> [Exercise directions]: The output has to be the full set of records, reproduced exactly, minus any picture.

> [Supplied data]:
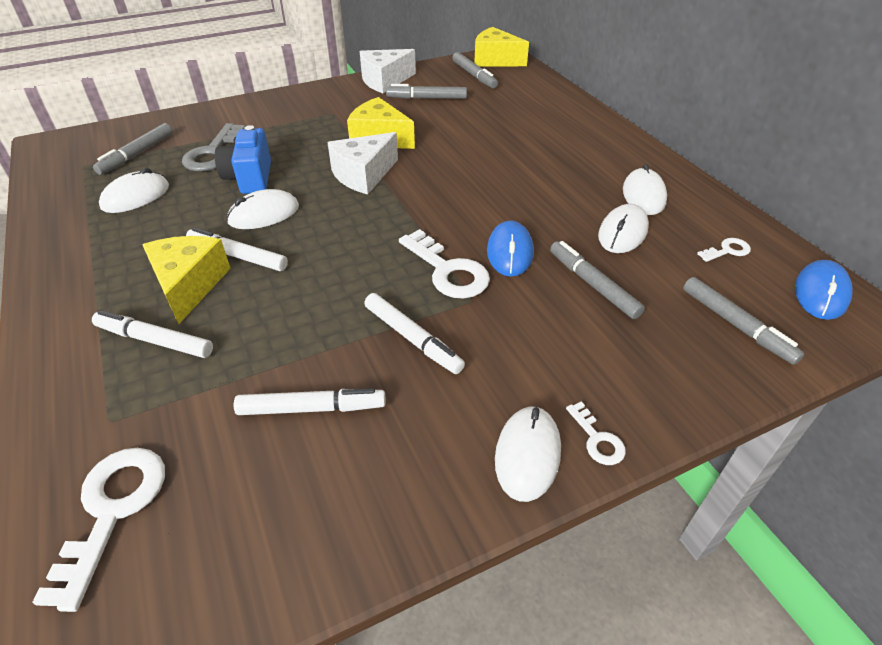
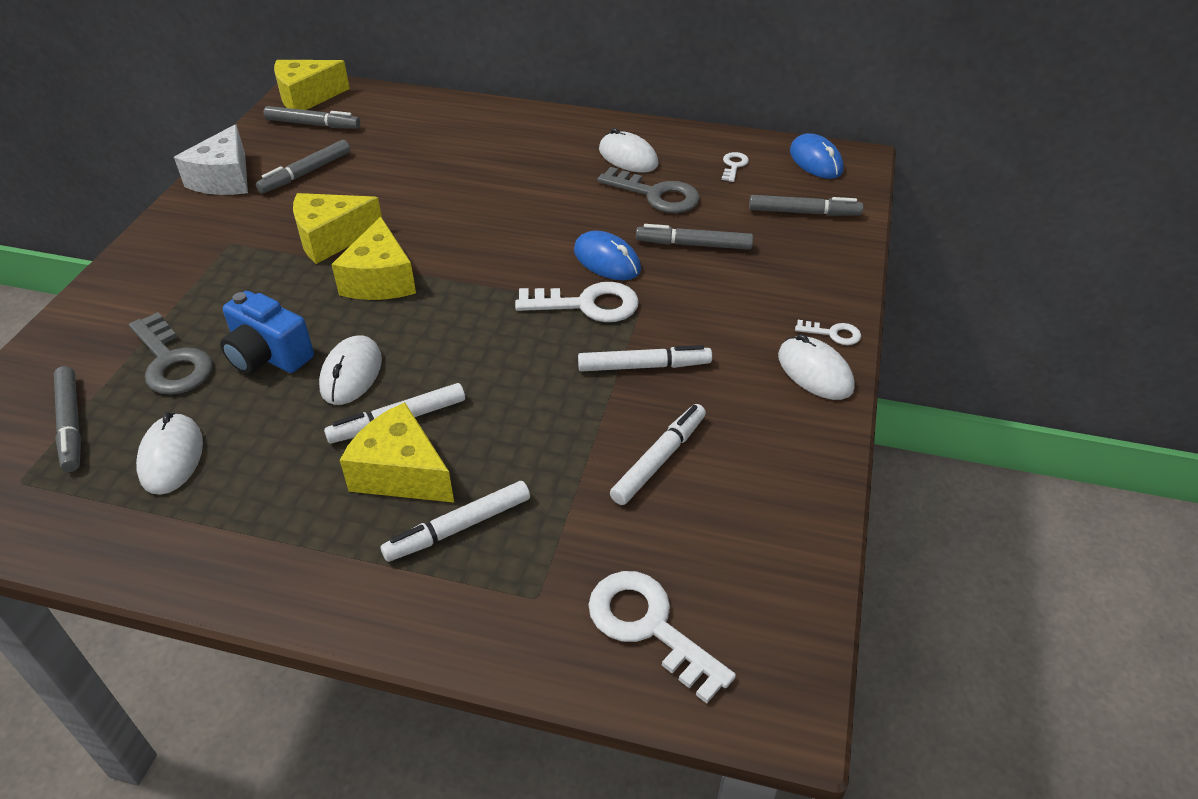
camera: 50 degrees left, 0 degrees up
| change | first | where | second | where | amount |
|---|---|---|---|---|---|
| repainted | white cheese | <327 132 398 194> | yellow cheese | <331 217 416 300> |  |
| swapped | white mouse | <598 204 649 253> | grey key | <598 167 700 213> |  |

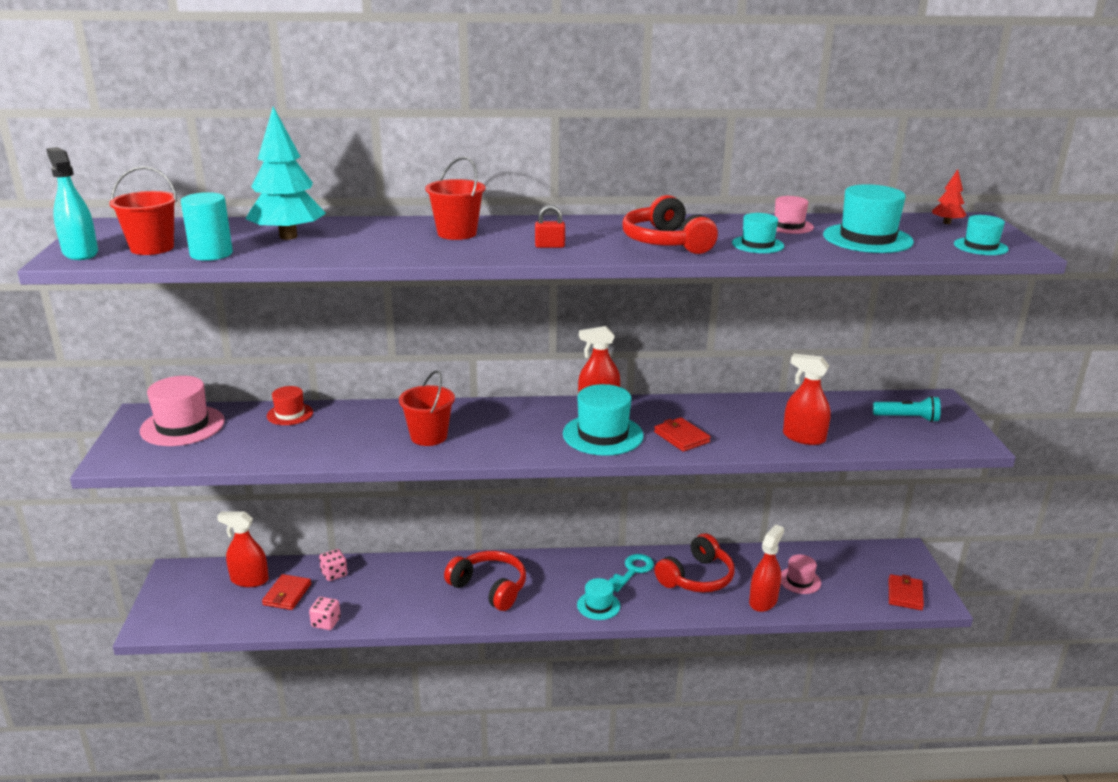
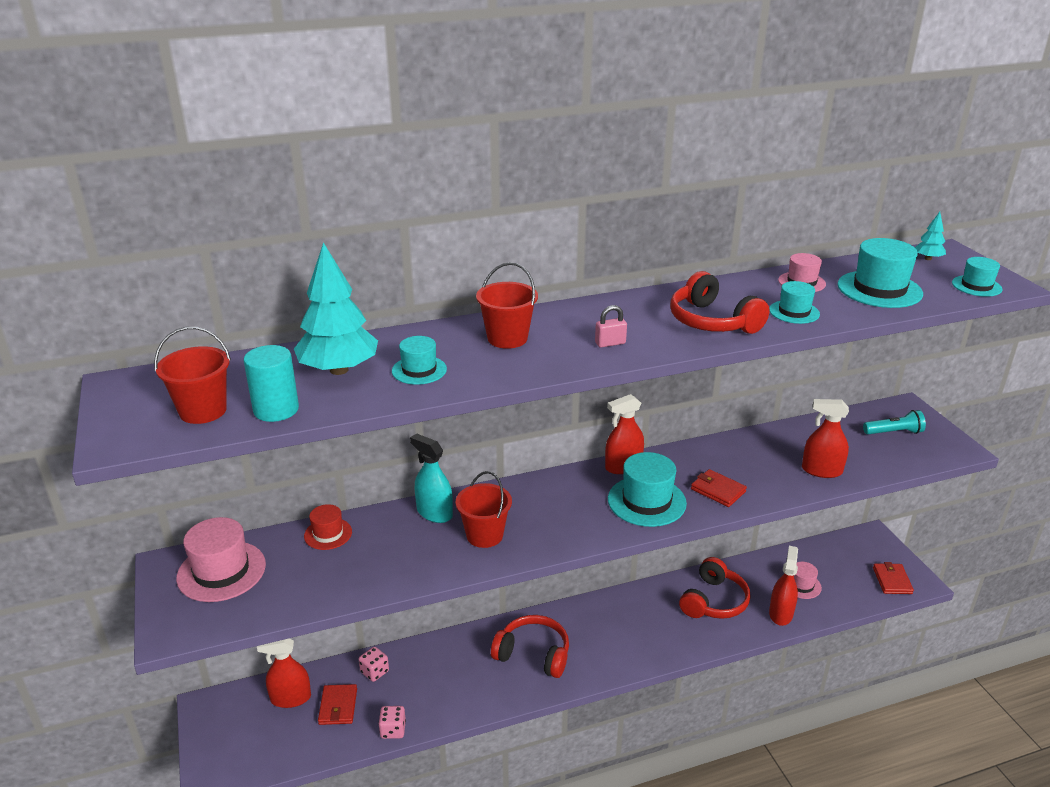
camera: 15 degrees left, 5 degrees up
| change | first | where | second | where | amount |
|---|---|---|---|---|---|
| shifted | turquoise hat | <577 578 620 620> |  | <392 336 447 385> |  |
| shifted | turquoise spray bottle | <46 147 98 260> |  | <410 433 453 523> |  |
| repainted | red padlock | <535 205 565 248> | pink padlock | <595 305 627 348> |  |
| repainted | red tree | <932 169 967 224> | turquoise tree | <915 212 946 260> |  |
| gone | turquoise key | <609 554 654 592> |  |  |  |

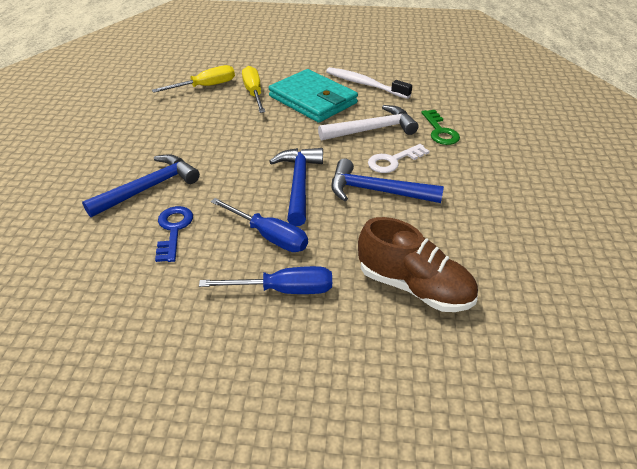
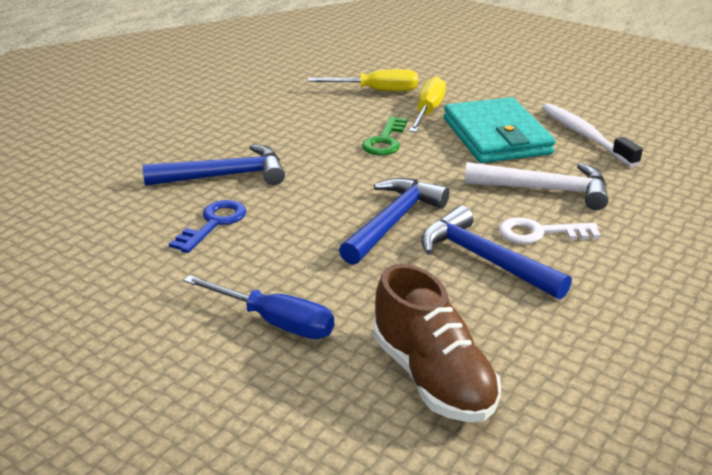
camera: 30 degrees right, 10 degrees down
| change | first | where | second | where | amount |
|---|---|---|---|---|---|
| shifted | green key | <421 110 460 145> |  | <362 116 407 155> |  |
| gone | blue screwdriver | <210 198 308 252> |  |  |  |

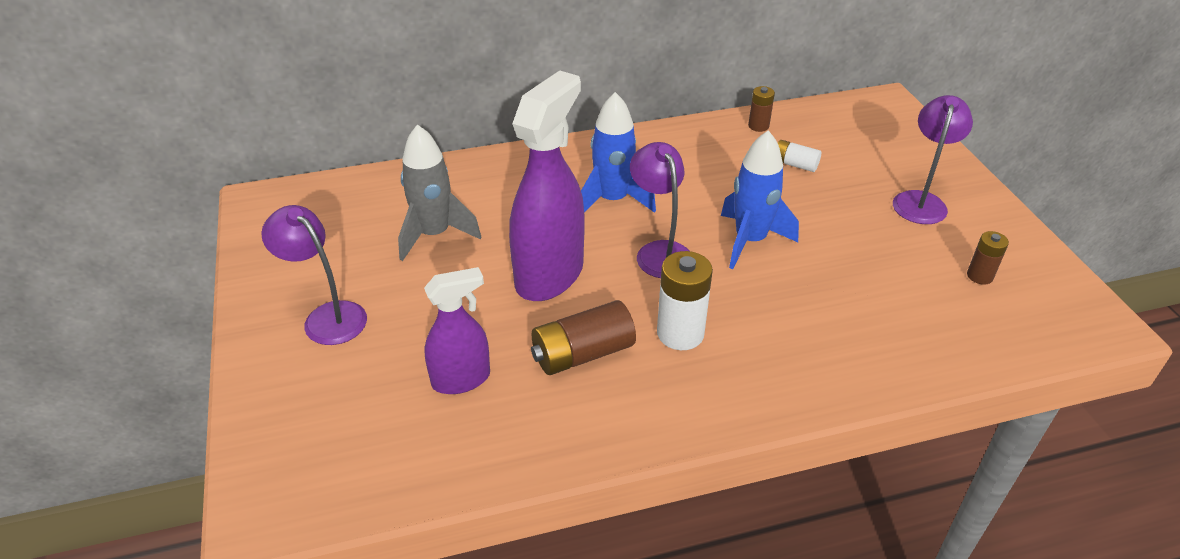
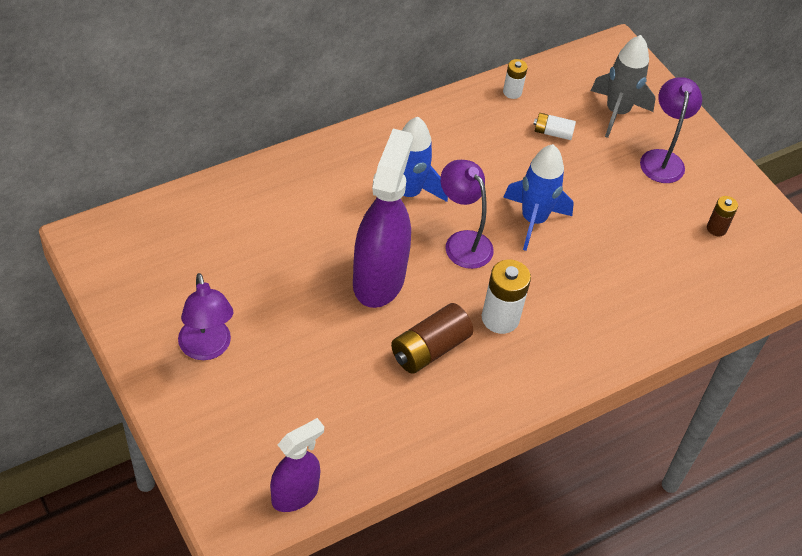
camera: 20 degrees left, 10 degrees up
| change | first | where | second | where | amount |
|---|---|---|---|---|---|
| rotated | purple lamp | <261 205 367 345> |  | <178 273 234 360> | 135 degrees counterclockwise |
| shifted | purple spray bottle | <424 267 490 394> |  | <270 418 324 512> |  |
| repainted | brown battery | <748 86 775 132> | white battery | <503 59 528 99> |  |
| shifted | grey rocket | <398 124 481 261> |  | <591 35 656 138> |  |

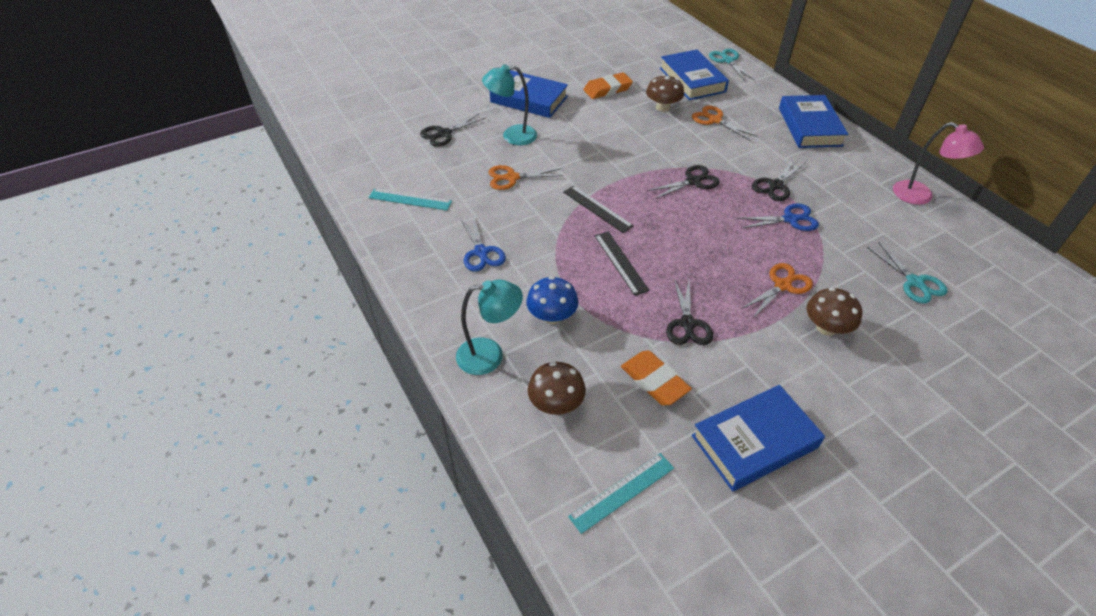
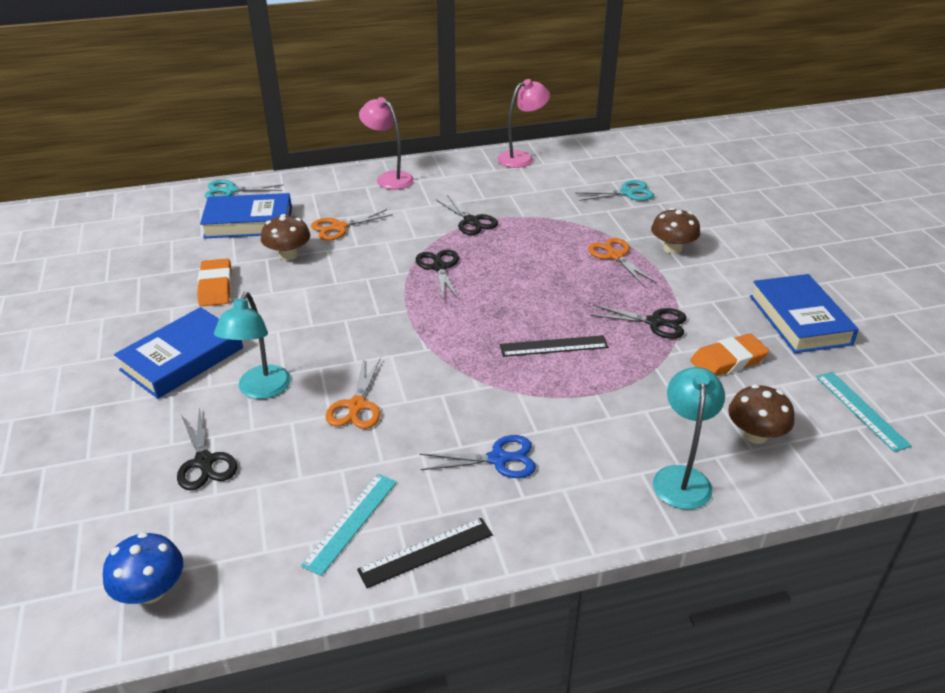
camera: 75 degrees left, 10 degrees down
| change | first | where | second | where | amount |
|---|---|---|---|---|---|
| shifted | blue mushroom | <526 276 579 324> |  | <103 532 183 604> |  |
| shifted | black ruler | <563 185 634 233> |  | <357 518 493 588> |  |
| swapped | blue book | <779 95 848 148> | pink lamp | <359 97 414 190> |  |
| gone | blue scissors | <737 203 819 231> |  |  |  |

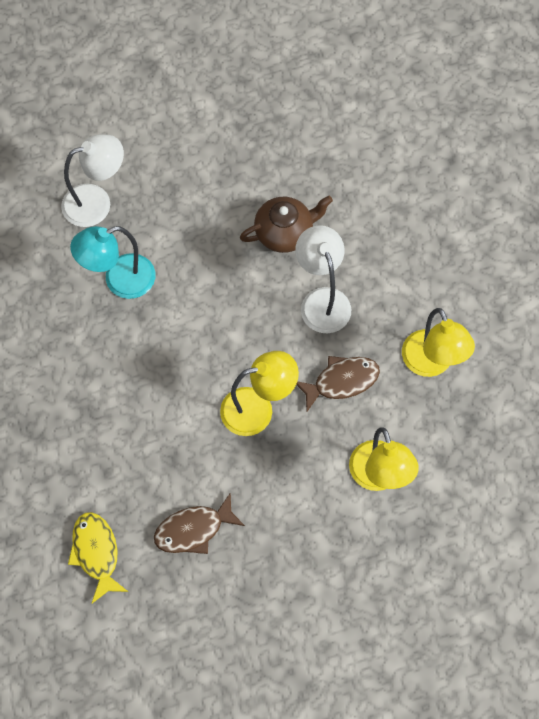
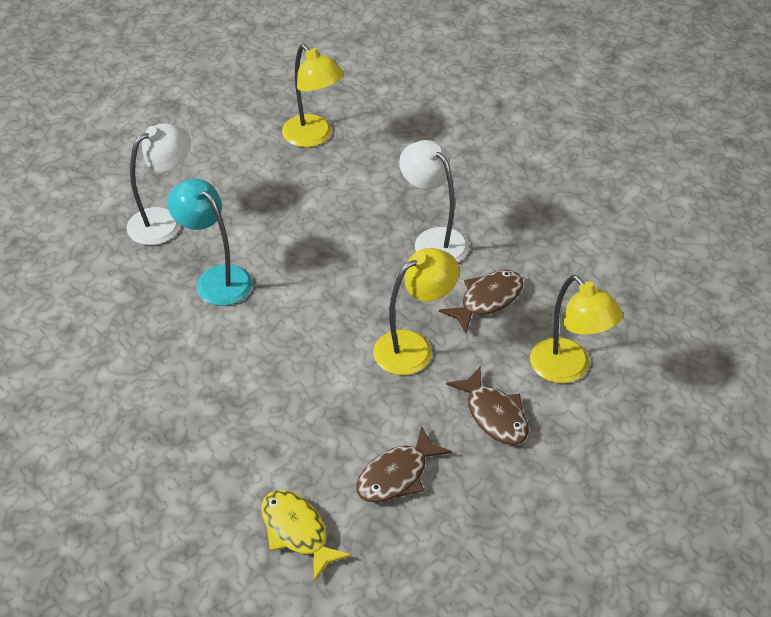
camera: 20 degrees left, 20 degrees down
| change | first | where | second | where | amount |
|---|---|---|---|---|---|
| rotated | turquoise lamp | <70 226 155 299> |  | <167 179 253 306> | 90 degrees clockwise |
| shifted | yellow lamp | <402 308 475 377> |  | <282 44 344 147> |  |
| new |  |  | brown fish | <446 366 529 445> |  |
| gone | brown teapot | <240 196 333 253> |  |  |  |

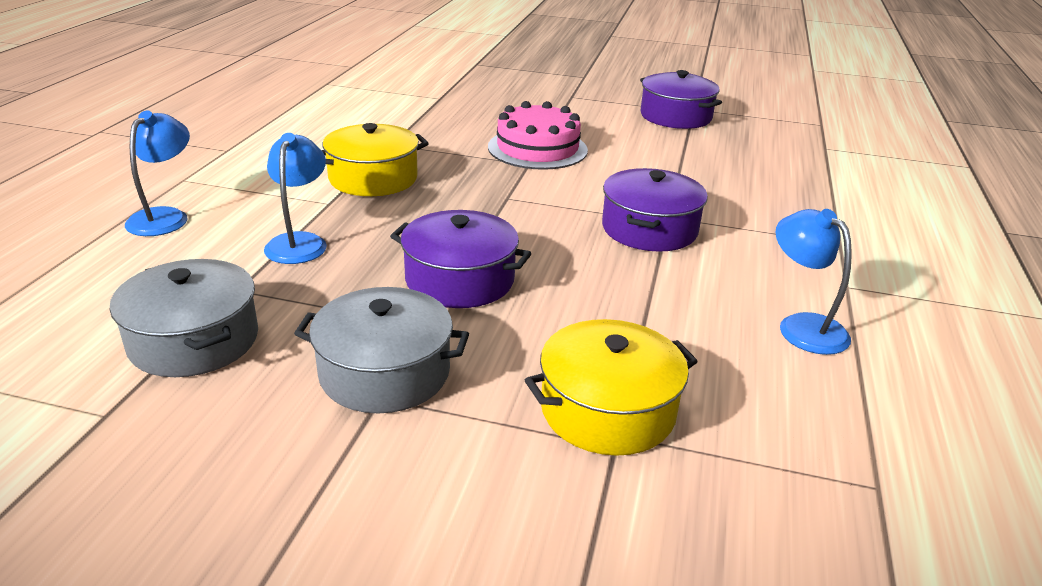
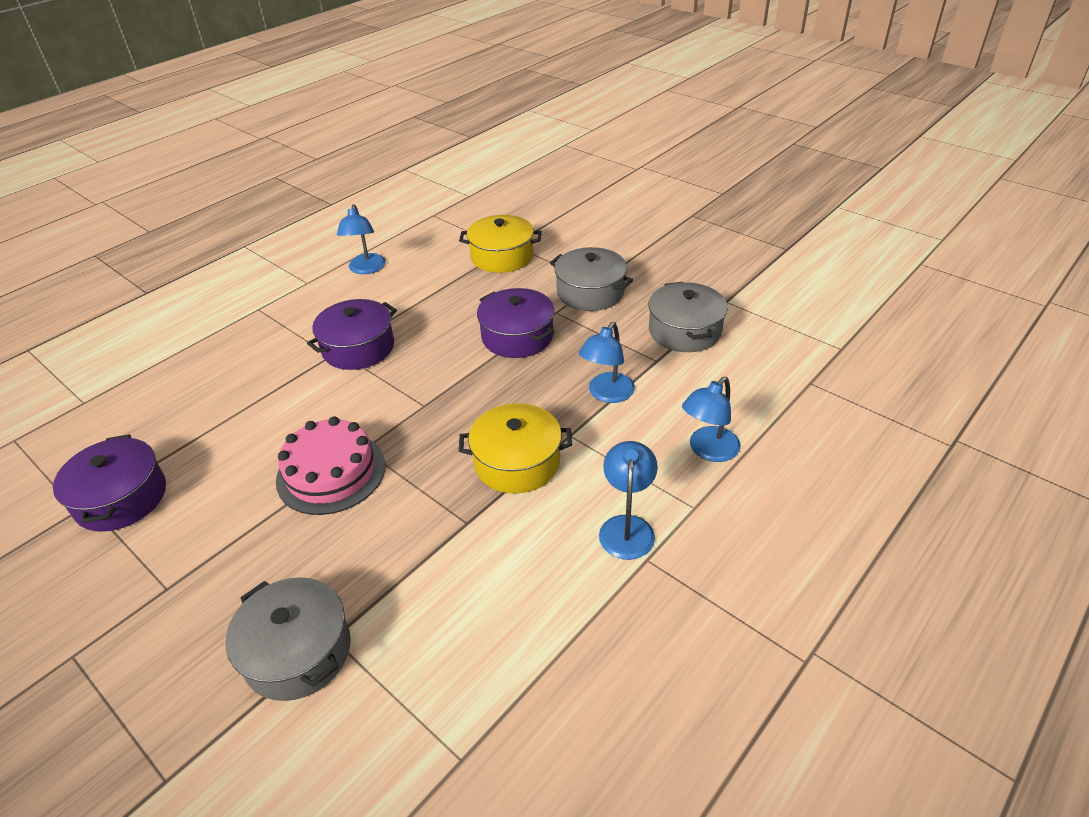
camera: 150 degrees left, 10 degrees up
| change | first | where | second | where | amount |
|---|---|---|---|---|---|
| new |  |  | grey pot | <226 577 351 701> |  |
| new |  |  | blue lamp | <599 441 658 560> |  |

> [Output of the task]:
camera: 50 degrees left, 0 degrees up
| change | first | where | second | where | amount |
|---|---|---|---|---|---|
| repainted | white cheese | <327 132 398 194> | yellow cheese | <331 217 416 300> |  |
| swapped | white mouse | <598 204 649 253> | grey key | <598 167 700 213> |  |

camera: 15 degrees left, 5 degrees up
| change | first | where | second | where | amount |
|---|---|---|---|---|---|
| shifted | turquoise hat | <577 578 620 620> |  | <392 336 447 385> |  |
| shifted | turquoise spray bottle | <46 147 98 260> |  | <410 433 453 523> |  |
| repainted | red padlock | <535 205 565 248> | pink padlock | <595 305 627 348> |  |
| repainted | red tree | <932 169 967 224> | turquoise tree | <915 212 946 260> |  |
| gone | turquoise key | <609 554 654 592> |  |  |  |

camera: 30 degrees right, 10 degrees down
| change | first | where | second | where | amount |
|---|---|---|---|---|---|
| shifted | green key | <421 110 460 145> |  | <362 116 407 155> |  |
| gone | blue screwdriver | <210 198 308 252> |  |  |  |

camera: 20 degrees left, 10 degrees up
| change | first | where | second | where | amount |
|---|---|---|---|---|---|
| rotated | purple lamp | <261 205 367 345> |  | <178 273 234 360> | 135 degrees counterclockwise |
| shifted | purple spray bottle | <424 267 490 394> |  | <270 418 324 512> |  |
| repainted | brown battery | <748 86 775 132> | white battery | <503 59 528 99> |  |
| shifted | grey rocket | <398 124 481 261> |  | <591 35 656 138> |  |

camera: 75 degrees left, 10 degrees down
| change | first | where | second | where | amount |
|---|---|---|---|---|---|
| shifted | blue mushroom | <526 276 579 324> |  | <103 532 183 604> |  |
| shifted | black ruler | <563 185 634 233> |  | <357 518 493 588> |  |
| swapped | blue book | <779 95 848 148> | pink lamp | <359 97 414 190> |  |
| gone | blue scissors | <737 203 819 231> |  |  |  |

camera: 20 degrees left, 20 degrees down
| change | first | where | second | where | amount |
|---|---|---|---|---|---|
| rotated | turquoise lamp | <70 226 155 299> |  | <167 179 253 306> | 90 degrees clockwise |
| shifted | yellow lamp | <402 308 475 377> |  | <282 44 344 147> |  |
| new |  |  | brown fish | <446 366 529 445> |  |
| gone | brown teapot | <240 196 333 253> |  |  |  |

camera: 150 degrees left, 10 degrees up
| change | first | where | second | where | amount |
|---|---|---|---|---|---|
| new |  |  | grey pot | <226 577 351 701> |  |
| new |  |  | blue lamp | <599 441 658 560> |  |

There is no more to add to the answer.